- Information -
····················

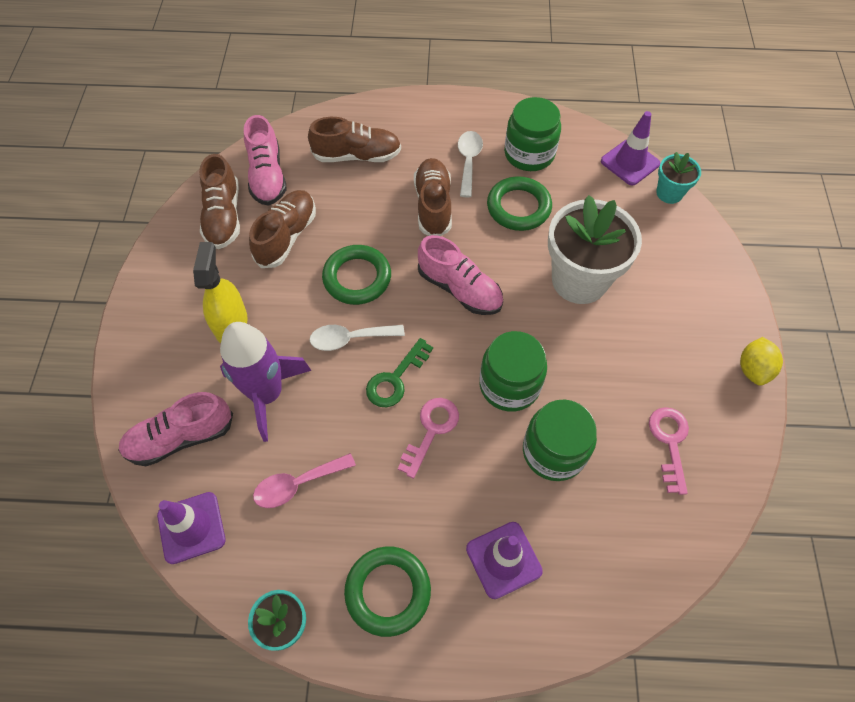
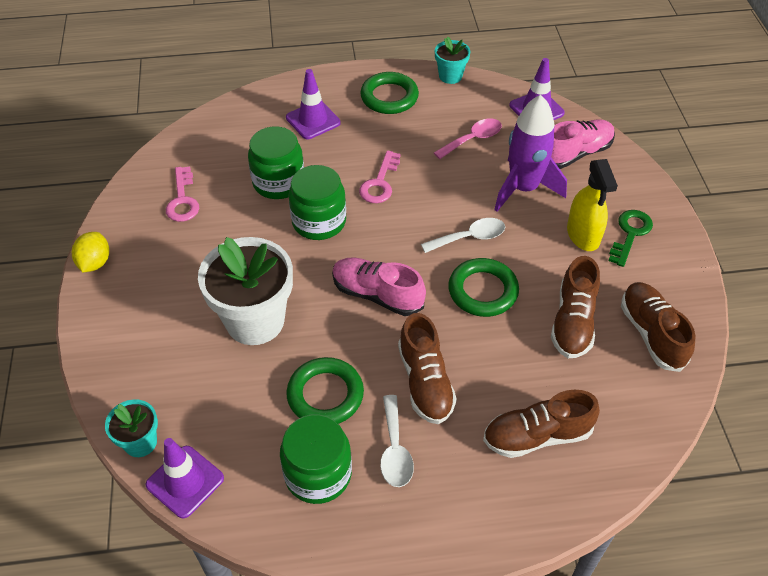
camera: 170 degrees right, 10 degrees down
pink shoe [244,115,287,206] -> none
green key [366,338,433,407] -> green key moved to [609,210,653,267]

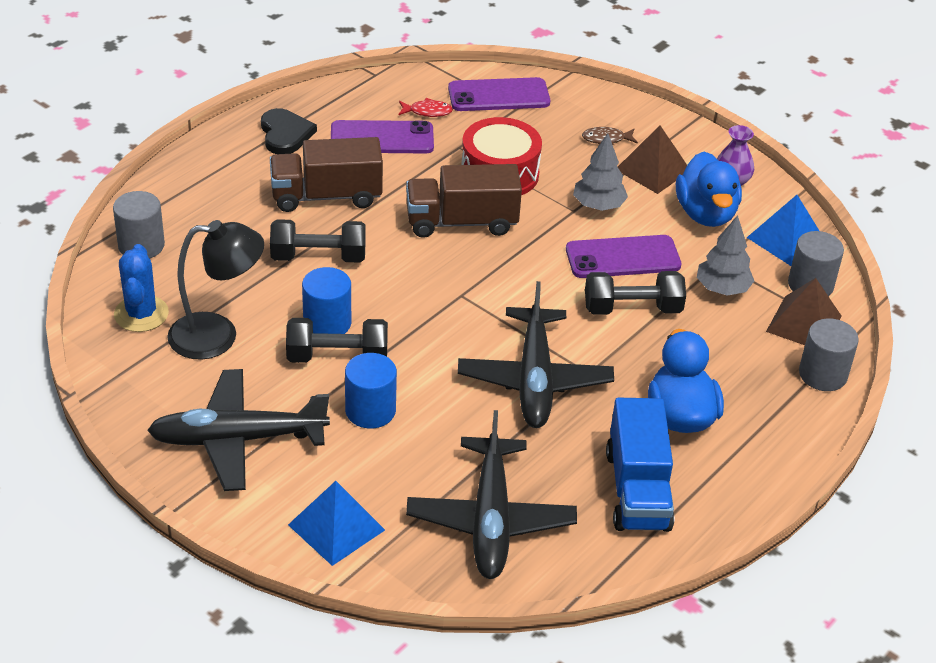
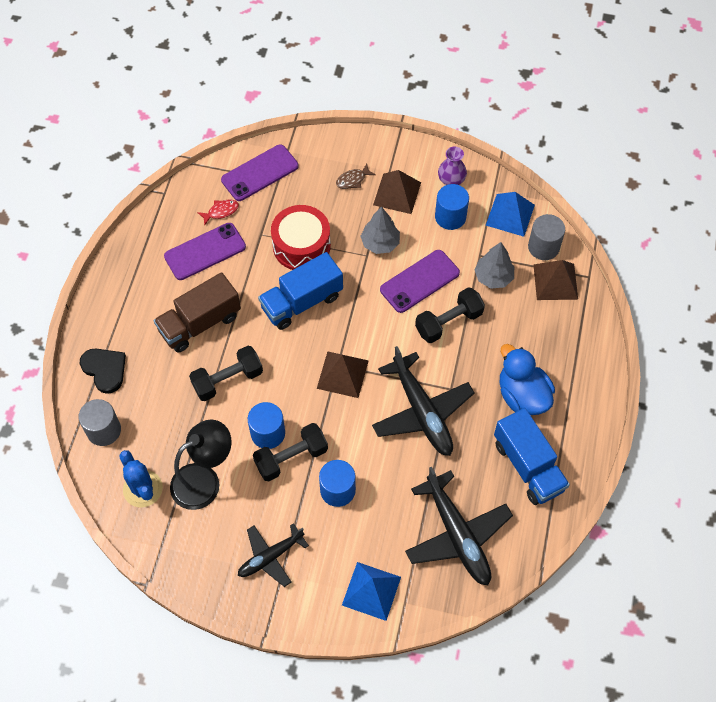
camera: 25 degrees left, 20 degrees up
black plane [147,369,330,491] -> black plane [238,523,309,587], size x0.61
black heart [261,108,317,154] -> black heart moved to [80,349,126,394]
brown truck [406,164,522,238] -> blue truck [258,252,343,330]
blue duck [676,152,742,227] -> blue cylinder [435,184,469,230]
grey cylinder [799,318,859,391] -> none
none -> brown pyramid [317,351,369,398]

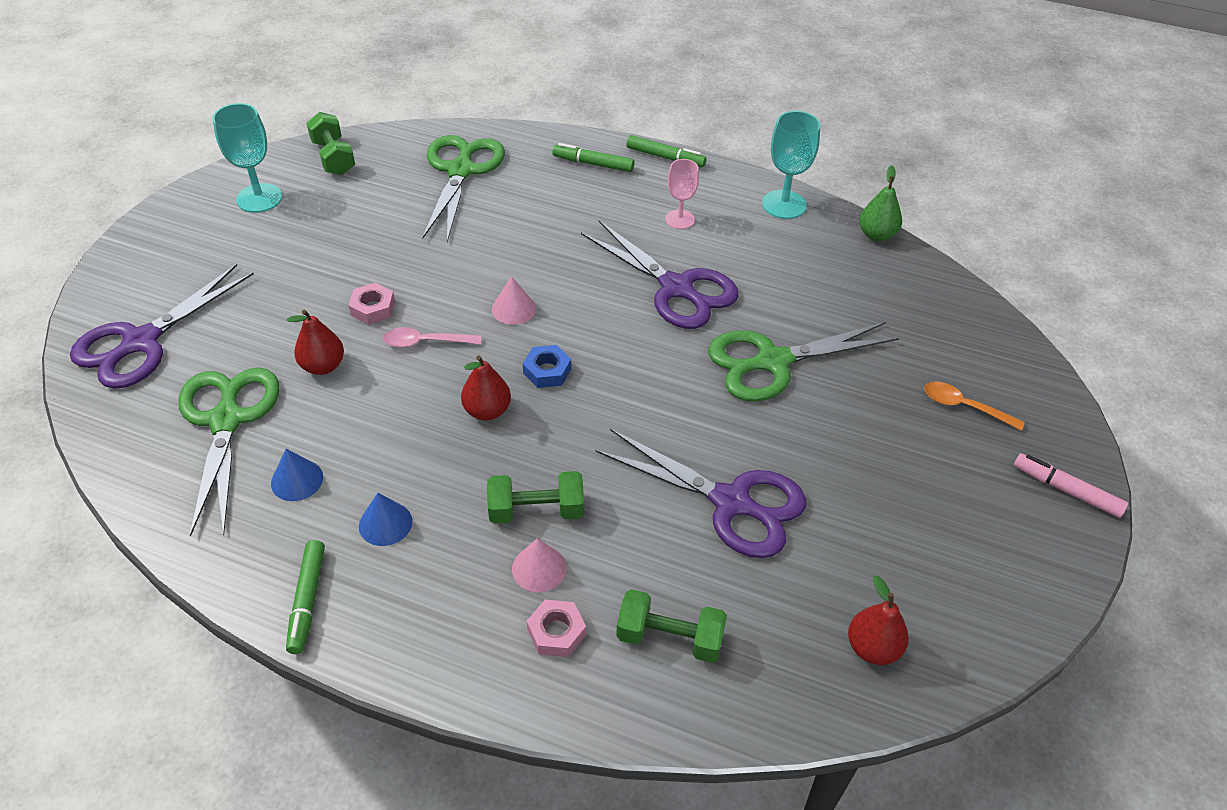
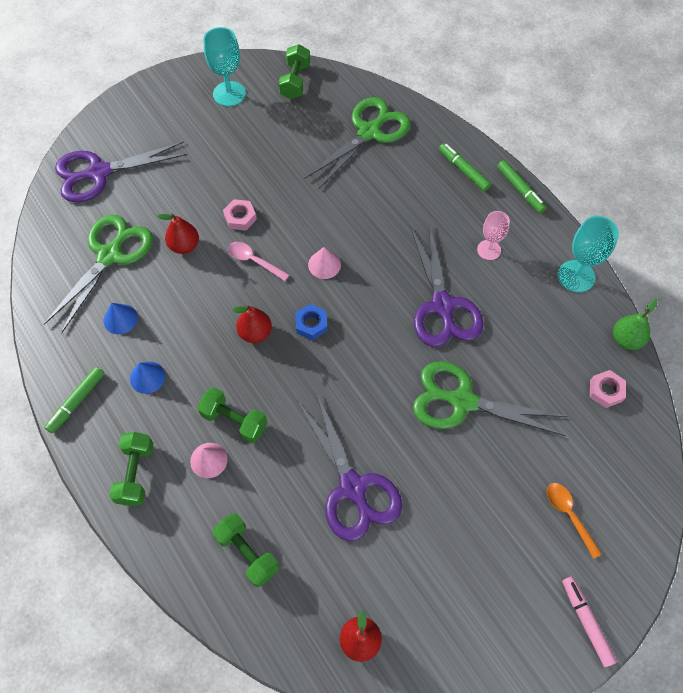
camera: 35 degrees right, 15 degrees up
pink nut [527,600,586,657] -> pink nut moved to [590,370,626,408]
none -> green dumbbell [109,432,153,506]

····················

The whole listing above must be duplicated word for word, apart from its pictures.

- Your solution -
camera: 170 degrees right, 10 degrees down
pink shoe [244,115,287,206] -> none
green key [366,338,433,407] -> green key moved to [609,210,653,267]

camera: 25 degrees left, 20 degrees up
black plane [147,369,330,491] -> black plane [238,523,309,587], size x0.61
black heart [261,108,317,154] -> black heart moved to [80,349,126,394]
brown truck [406,164,522,238] -> blue truck [258,252,343,330]
blue duck [676,152,742,227] -> blue cylinder [435,184,469,230]
grey cylinder [799,318,859,391] -> none
none -> brown pyramid [317,351,369,398]

camera: 35 degrees right, 15 degrees up
pink nut [527,600,586,657] -> pink nut moved to [590,370,626,408]
none -> green dumbbell [109,432,153,506]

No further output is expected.